First find the line containing "(422, 214) = (389, 281): turquoise" in the data, then set it down exactly along with every line after it, through the last.

#### EXTRACTED ENTRIES

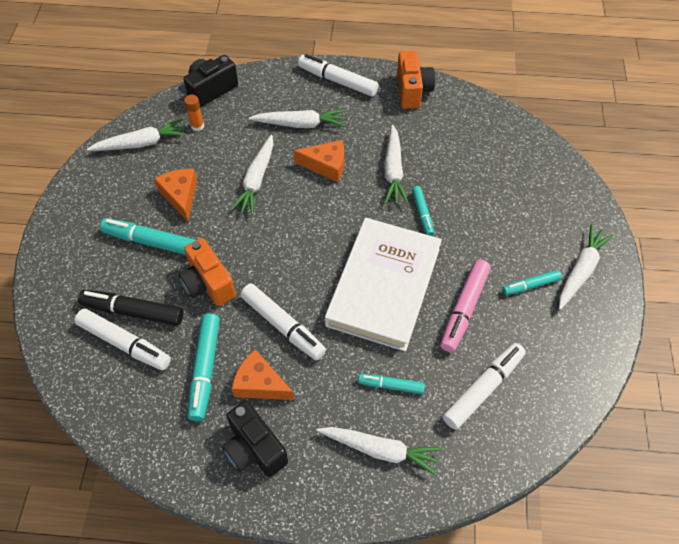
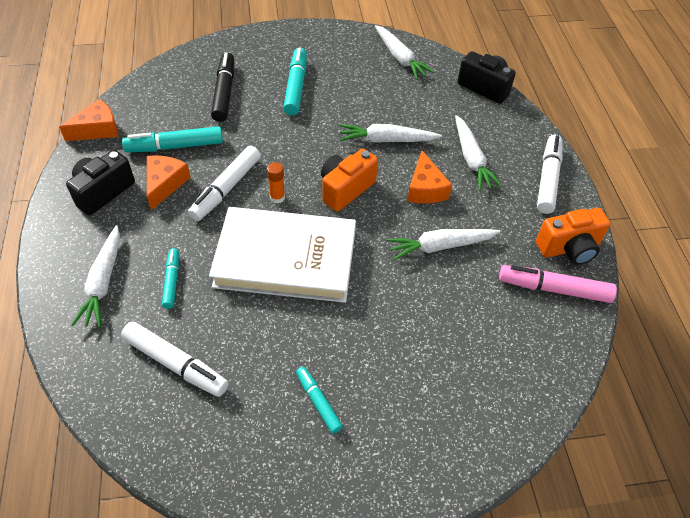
camera: 75 degrees right, 5 degrees down
(124, 343) = (193, 94): white marker -> none
(180, 196) = (350, 94): orange cheese -> orange cheese (97, 129)
(197, 126) = (435, 88): orange glue stick -> orange glue stick (277, 197)
(208, 283) = (261, 131): orange camera -> orange camera (345, 189)
(422, 214) = (389, 281): turquoise marker -> none
(464, 309) = (272, 335): pink marker -> pink marker (554, 289)
(580, 270) = (354, 460): white carrot -> none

########

**YOUR SOLUTION**:
(422, 214) = (389, 281): turquoise marker -> none
(464, 309) = (272, 335): pink marker -> pink marker (554, 289)
(580, 270) = (354, 460): white carrot -> none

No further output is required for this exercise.